### ACTION ITEM:
What do the lines say, reproduced word for word, from the first of the entries below through the line bearing "white cutting board: 7 -> 8"?
--------------------------------
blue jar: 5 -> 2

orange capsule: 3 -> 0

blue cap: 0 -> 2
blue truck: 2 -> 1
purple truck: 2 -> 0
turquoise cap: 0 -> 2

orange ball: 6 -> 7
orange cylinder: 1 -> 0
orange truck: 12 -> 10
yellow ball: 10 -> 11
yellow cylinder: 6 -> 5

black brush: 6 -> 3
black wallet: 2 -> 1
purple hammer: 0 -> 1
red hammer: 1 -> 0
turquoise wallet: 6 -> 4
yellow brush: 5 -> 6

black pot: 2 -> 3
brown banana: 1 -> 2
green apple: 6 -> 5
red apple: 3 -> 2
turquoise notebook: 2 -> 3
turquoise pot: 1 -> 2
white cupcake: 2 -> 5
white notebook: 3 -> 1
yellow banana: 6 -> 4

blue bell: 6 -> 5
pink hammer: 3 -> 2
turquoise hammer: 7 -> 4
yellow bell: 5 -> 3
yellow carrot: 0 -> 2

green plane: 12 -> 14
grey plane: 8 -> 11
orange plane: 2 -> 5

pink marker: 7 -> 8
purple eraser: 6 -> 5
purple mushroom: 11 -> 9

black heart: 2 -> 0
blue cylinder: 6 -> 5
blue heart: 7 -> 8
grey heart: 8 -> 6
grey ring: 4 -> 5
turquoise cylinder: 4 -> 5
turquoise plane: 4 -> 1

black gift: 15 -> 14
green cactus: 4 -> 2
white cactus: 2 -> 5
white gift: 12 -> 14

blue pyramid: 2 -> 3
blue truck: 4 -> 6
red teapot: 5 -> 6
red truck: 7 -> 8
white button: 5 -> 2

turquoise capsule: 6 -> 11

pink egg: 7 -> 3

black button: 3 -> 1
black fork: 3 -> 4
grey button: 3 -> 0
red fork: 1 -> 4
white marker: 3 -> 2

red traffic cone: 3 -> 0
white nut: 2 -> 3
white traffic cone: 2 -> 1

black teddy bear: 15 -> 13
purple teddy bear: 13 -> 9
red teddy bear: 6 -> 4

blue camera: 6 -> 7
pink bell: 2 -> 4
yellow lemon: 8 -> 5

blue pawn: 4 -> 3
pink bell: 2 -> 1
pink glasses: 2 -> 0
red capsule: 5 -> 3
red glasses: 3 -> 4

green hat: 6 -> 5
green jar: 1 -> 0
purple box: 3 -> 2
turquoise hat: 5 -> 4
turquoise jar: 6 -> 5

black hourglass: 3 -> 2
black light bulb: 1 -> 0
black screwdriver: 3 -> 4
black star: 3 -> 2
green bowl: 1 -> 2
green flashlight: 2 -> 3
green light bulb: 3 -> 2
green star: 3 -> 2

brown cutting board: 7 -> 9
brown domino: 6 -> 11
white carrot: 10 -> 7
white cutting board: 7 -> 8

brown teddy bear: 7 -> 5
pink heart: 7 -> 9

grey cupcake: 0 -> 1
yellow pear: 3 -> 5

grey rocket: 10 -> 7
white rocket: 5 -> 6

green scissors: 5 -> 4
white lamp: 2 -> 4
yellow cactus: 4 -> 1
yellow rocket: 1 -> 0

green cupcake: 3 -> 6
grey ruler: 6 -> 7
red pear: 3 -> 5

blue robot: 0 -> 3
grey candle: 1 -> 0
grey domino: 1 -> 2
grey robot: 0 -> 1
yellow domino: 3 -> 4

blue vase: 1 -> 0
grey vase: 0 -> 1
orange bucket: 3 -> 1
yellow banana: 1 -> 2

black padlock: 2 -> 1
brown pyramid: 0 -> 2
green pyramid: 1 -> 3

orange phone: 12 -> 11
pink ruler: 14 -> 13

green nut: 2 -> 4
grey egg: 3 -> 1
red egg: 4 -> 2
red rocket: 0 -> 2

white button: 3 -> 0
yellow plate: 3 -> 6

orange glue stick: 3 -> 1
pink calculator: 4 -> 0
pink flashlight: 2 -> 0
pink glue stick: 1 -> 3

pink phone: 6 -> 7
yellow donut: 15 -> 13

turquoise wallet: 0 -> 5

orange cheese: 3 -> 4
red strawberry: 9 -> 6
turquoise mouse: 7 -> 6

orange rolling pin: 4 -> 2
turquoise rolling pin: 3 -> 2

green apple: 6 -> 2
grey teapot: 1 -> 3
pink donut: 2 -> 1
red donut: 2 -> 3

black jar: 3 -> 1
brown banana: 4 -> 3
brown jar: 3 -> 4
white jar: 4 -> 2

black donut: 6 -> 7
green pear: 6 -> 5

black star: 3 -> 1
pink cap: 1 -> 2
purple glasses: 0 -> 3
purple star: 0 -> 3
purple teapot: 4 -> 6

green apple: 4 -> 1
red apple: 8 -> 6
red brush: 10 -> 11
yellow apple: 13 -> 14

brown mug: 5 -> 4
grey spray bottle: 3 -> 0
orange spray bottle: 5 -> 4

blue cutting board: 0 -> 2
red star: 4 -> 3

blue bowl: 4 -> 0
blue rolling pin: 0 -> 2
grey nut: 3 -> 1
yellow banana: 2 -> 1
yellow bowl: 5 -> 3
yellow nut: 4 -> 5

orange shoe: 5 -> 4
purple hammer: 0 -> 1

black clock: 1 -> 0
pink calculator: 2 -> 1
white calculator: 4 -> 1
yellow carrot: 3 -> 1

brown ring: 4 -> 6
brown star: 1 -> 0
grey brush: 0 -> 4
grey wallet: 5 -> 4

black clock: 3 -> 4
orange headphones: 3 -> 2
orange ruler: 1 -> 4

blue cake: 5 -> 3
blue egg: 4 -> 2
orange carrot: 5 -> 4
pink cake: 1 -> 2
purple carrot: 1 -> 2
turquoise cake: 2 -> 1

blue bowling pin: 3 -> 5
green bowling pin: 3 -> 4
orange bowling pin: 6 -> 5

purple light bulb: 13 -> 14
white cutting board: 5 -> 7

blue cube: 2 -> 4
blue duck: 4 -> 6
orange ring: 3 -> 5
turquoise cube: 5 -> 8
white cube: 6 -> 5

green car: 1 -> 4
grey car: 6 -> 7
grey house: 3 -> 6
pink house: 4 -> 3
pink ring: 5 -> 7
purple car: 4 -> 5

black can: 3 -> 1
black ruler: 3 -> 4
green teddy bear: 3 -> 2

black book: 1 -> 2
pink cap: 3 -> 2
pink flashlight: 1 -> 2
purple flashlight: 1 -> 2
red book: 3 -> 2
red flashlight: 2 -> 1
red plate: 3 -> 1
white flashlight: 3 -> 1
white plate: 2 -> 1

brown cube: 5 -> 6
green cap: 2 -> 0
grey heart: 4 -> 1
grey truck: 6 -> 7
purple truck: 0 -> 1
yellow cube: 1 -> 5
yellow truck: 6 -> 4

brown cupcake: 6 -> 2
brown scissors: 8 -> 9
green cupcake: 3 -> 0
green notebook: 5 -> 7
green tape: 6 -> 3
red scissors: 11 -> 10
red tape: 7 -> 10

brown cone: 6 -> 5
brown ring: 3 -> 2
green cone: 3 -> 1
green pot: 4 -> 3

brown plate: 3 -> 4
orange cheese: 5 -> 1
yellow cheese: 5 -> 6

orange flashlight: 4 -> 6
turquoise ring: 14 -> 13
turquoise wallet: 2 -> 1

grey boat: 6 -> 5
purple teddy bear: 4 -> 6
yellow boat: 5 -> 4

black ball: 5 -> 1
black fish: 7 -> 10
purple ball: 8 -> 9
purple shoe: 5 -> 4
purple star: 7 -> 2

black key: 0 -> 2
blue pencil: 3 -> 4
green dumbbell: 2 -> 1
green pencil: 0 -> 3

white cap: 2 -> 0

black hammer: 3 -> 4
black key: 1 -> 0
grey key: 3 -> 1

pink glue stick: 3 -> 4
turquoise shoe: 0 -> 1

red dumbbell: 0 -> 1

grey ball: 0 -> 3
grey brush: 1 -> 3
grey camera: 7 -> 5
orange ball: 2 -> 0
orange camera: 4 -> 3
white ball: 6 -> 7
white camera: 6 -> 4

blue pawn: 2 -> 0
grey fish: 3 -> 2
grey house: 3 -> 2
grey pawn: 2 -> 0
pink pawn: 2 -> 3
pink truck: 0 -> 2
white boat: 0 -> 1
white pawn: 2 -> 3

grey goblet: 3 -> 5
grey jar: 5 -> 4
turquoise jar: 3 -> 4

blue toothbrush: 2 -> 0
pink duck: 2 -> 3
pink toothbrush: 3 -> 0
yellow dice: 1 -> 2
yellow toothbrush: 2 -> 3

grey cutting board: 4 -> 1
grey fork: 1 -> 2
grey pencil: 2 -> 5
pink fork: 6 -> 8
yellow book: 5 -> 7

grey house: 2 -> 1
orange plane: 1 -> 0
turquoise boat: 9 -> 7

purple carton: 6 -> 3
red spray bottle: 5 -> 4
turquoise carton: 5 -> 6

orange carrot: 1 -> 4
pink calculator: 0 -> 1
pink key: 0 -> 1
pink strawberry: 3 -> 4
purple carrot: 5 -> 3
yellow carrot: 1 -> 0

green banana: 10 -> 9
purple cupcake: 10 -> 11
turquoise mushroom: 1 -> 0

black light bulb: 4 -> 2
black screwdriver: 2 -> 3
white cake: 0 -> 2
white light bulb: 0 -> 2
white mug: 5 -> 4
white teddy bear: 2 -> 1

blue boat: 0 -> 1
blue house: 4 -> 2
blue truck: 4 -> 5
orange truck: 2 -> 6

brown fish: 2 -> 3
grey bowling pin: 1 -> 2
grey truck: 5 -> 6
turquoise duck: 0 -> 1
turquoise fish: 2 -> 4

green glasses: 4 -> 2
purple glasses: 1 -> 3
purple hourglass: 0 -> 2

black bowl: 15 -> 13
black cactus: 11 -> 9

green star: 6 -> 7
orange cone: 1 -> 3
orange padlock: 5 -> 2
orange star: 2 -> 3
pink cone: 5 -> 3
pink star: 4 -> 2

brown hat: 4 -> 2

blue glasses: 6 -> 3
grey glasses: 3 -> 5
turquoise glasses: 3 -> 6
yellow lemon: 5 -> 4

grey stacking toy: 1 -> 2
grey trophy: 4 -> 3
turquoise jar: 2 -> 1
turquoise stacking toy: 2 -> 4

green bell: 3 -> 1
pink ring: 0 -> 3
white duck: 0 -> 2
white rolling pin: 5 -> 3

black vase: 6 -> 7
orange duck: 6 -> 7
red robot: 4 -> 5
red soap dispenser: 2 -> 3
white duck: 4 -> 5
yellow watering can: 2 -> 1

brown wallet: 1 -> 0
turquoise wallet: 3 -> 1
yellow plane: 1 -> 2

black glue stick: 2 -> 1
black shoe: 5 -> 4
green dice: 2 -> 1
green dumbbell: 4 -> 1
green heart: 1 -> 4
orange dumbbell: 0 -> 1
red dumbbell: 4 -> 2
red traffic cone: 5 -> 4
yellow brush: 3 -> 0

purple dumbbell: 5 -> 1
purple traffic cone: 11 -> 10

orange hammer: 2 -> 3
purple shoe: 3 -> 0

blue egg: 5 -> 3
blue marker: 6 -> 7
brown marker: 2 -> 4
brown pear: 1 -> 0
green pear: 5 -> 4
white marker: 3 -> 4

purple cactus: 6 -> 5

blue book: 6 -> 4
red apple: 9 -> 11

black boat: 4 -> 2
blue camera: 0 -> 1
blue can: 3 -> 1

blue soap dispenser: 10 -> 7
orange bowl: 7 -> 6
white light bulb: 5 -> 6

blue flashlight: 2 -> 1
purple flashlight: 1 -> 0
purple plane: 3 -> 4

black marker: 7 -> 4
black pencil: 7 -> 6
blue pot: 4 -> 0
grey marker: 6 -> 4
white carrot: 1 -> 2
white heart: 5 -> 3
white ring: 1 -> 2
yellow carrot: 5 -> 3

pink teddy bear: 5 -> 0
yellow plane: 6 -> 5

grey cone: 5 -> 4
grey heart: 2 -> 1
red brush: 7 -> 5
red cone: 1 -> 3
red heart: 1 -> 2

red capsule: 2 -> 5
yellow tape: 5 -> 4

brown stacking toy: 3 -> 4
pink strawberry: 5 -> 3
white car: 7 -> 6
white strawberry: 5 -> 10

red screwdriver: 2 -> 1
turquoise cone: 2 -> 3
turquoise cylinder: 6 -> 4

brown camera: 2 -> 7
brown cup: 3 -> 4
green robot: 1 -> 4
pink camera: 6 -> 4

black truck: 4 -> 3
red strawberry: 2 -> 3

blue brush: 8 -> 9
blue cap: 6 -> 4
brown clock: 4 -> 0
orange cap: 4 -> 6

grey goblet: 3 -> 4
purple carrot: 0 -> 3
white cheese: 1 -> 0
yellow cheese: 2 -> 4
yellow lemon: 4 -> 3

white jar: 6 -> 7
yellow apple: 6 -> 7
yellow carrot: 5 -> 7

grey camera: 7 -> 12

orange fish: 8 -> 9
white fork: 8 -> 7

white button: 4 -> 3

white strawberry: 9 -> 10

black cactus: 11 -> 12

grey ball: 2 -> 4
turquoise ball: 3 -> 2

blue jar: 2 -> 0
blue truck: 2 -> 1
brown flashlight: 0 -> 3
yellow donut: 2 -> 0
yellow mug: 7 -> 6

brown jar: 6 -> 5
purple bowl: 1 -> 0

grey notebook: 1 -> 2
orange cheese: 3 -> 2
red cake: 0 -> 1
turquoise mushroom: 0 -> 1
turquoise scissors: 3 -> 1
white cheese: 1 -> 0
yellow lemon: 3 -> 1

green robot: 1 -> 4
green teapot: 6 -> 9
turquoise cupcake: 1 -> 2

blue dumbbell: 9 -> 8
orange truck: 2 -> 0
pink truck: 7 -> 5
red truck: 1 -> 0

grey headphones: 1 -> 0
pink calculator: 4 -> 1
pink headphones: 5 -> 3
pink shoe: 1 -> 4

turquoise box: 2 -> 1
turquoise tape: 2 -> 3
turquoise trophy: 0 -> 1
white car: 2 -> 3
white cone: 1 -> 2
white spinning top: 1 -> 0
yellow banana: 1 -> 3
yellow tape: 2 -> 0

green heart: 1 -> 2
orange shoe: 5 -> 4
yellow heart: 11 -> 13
--------------------------------
### ANSWER SPACE:
blue jar: 5 -> 2

orange capsule: 3 -> 0

blue cap: 0 -> 2
blue truck: 2 -> 1
purple truck: 2 -> 0
turquoise cap: 0 -> 2

orange ball: 6 -> 7
orange cylinder: 1 -> 0
orange truck: 12 -> 10
yellow ball: 10 -> 11
yellow cylinder: 6 -> 5

black brush: 6 -> 3
black wallet: 2 -> 1
purple hammer: 0 -> 1
red hammer: 1 -> 0
turquoise wallet: 6 -> 4
yellow brush: 5 -> 6

black pot: 2 -> 3
brown banana: 1 -> 2
green apple: 6 -> 5
red apple: 3 -> 2
turquoise notebook: 2 -> 3
turquoise pot: 1 -> 2
white cupcake: 2 -> 5
white notebook: 3 -> 1
yellow banana: 6 -> 4

blue bell: 6 -> 5
pink hammer: 3 -> 2
turquoise hammer: 7 -> 4
yellow bell: 5 -> 3
yellow carrot: 0 -> 2

green plane: 12 -> 14
grey plane: 8 -> 11
orange plane: 2 -> 5

pink marker: 7 -> 8
purple eraser: 6 -> 5
purple mushroom: 11 -> 9

black heart: 2 -> 0
blue cylinder: 6 -> 5
blue heart: 7 -> 8
grey heart: 8 -> 6
grey ring: 4 -> 5
turquoise cylinder: 4 -> 5
turquoise plane: 4 -> 1

black gift: 15 -> 14
green cactus: 4 -> 2
white cactus: 2 -> 5
white gift: 12 -> 14

blue pyramid: 2 -> 3
blue truck: 4 -> 6
red teapot: 5 -> 6
red truck: 7 -> 8
white button: 5 -> 2

turquoise capsule: 6 -> 11

pink egg: 7 -> 3

black button: 3 -> 1
black fork: 3 -> 4
grey button: 3 -> 0
red fork: 1 -> 4
white marker: 3 -> 2

red traffic cone: 3 -> 0
white nut: 2 -> 3
white traffic cone: 2 -> 1

black teddy bear: 15 -> 13
purple teddy bear: 13 -> 9
red teddy bear: 6 -> 4

blue camera: 6 -> 7
pink bell: 2 -> 4
yellow lemon: 8 -> 5

blue pawn: 4 -> 3
pink bell: 2 -> 1
pink glasses: 2 -> 0
red capsule: 5 -> 3
red glasses: 3 -> 4

green hat: 6 -> 5
green jar: 1 -> 0
purple box: 3 -> 2
turquoise hat: 5 -> 4
turquoise jar: 6 -> 5

black hourglass: 3 -> 2
black light bulb: 1 -> 0
black screwdriver: 3 -> 4
black star: 3 -> 2
green bowl: 1 -> 2
green flashlight: 2 -> 3
green light bulb: 3 -> 2
green star: 3 -> 2

brown cutting board: 7 -> 9
brown domino: 6 -> 11
white carrot: 10 -> 7
white cutting board: 7 -> 8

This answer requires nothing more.